(Dataset entries)
+ + + + + + +

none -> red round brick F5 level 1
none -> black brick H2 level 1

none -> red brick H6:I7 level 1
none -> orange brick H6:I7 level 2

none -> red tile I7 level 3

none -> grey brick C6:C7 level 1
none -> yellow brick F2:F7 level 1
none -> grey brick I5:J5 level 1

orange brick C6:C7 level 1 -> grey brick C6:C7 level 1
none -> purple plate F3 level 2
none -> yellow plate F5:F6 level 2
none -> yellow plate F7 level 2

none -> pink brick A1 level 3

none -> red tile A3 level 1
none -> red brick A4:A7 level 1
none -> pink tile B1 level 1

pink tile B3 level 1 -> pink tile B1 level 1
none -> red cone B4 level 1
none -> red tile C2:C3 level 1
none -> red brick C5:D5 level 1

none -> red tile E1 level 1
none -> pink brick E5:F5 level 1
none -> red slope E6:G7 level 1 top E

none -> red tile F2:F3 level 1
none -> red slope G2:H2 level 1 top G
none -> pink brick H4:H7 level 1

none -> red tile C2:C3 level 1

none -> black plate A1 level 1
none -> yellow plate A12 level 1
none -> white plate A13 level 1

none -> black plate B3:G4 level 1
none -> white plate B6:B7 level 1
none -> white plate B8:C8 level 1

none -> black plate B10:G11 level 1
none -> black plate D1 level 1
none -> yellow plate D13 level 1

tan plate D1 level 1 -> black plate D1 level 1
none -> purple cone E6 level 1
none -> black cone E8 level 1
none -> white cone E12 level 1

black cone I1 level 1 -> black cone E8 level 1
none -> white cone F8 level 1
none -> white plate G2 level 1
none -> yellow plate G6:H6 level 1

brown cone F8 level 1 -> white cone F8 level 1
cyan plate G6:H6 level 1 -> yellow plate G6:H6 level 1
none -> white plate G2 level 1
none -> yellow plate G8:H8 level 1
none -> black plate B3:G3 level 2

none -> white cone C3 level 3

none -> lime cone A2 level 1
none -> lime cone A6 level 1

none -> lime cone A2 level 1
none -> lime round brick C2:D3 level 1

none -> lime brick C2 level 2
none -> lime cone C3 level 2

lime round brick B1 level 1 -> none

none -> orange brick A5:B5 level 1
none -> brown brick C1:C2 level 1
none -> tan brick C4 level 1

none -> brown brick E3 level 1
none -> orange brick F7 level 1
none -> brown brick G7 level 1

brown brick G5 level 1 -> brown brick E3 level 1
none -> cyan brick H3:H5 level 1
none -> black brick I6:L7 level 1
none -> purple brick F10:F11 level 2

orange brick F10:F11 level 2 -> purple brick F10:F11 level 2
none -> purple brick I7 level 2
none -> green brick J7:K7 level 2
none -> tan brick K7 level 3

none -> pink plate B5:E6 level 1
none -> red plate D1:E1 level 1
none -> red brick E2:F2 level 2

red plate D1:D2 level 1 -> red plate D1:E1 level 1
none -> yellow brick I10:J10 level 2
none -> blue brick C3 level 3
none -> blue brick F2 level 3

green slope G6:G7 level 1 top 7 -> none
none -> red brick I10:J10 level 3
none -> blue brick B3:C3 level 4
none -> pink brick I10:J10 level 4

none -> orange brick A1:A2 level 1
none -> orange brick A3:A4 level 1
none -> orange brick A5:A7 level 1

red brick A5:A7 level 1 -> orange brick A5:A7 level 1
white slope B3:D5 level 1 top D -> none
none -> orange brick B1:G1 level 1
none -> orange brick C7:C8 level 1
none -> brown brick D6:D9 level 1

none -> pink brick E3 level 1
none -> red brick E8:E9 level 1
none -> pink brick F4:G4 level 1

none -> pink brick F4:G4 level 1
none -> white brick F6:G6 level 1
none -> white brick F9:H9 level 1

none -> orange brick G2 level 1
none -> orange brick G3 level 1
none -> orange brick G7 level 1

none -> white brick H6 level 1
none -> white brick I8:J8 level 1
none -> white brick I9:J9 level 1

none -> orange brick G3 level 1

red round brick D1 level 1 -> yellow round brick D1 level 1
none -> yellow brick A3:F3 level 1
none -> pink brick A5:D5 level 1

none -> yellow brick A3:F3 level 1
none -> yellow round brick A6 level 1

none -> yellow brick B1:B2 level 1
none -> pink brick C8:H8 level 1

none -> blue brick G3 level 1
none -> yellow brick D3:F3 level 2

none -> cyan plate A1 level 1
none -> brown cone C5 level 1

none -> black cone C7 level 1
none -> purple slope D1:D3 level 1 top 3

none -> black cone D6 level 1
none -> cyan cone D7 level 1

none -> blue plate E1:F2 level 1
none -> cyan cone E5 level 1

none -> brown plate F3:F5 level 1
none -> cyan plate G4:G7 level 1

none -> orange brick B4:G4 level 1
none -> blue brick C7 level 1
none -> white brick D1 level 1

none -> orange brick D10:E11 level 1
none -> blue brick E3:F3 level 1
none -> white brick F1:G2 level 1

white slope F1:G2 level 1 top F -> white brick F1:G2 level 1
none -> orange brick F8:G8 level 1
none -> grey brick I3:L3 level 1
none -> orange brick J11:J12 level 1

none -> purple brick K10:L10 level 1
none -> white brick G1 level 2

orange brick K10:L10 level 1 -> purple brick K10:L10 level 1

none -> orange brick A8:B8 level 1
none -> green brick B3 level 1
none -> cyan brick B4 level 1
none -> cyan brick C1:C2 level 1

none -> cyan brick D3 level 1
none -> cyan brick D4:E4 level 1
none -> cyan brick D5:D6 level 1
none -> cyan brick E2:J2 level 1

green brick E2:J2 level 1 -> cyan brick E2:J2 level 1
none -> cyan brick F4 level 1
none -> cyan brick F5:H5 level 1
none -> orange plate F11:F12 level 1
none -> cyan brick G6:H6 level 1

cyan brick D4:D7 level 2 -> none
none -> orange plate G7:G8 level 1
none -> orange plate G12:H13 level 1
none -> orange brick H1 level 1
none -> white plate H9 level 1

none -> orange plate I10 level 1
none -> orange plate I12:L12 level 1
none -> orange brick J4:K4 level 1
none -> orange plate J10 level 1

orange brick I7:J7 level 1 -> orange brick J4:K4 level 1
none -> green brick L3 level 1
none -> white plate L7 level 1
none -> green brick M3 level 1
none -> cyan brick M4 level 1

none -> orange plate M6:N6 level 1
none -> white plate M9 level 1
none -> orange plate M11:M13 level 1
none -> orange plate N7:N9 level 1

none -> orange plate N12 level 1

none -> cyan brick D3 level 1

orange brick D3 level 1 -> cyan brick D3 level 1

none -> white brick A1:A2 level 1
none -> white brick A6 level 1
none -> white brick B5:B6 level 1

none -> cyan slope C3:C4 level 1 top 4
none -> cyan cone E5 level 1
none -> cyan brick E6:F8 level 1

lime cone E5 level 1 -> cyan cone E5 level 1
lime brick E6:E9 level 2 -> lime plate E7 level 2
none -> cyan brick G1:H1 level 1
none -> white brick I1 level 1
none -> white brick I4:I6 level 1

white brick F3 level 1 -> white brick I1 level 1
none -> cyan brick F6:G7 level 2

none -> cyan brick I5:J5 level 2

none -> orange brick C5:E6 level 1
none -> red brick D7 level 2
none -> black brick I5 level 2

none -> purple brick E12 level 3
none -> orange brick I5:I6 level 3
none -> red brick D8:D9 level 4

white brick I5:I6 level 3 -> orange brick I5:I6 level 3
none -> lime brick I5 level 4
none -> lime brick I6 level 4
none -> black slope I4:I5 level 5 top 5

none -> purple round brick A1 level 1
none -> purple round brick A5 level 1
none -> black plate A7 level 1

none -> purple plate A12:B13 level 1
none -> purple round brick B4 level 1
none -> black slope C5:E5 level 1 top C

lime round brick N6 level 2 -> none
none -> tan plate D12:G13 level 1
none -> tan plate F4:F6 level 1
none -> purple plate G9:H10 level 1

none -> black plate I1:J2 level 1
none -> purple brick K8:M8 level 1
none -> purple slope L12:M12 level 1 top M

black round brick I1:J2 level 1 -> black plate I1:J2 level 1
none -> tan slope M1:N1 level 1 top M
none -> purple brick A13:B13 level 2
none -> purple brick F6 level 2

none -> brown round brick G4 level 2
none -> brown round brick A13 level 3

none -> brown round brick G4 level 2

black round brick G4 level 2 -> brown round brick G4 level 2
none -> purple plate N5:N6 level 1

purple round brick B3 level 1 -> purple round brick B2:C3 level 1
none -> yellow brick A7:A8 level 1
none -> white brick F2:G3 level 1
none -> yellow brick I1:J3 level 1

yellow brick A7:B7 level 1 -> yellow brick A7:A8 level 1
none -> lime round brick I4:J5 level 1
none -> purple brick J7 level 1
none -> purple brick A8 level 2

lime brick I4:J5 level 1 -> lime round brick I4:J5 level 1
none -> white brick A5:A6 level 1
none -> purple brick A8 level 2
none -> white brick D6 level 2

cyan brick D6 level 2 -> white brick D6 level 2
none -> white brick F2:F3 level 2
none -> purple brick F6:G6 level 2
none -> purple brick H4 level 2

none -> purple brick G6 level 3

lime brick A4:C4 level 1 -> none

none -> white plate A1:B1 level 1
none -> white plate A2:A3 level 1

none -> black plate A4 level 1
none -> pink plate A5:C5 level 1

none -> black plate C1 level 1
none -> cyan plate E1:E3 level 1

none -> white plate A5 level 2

+ + + + + + +

When a line of the entries contains the word "slope", it counts toward the total; reply with that total alone.

11